▸ EXERCISE BRIEF
There is a line below that contains "GAS pin AO: GP8 -> GP26". Please reproduce it and all following lines exactly, through the final one.

▸ INPUT FOR THIS TASK

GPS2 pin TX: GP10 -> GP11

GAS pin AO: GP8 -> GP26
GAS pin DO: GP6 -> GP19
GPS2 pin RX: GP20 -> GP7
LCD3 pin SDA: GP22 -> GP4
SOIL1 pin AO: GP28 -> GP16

▸ SOLUTION
GAS pin AO: GP8 -> GP26
GAS pin DO: GP6 -> GP19
GPS2 pin RX: GP20 -> GP7
LCD3 pin SDA: GP22 -> GP4
SOIL1 pin AO: GP28 -> GP16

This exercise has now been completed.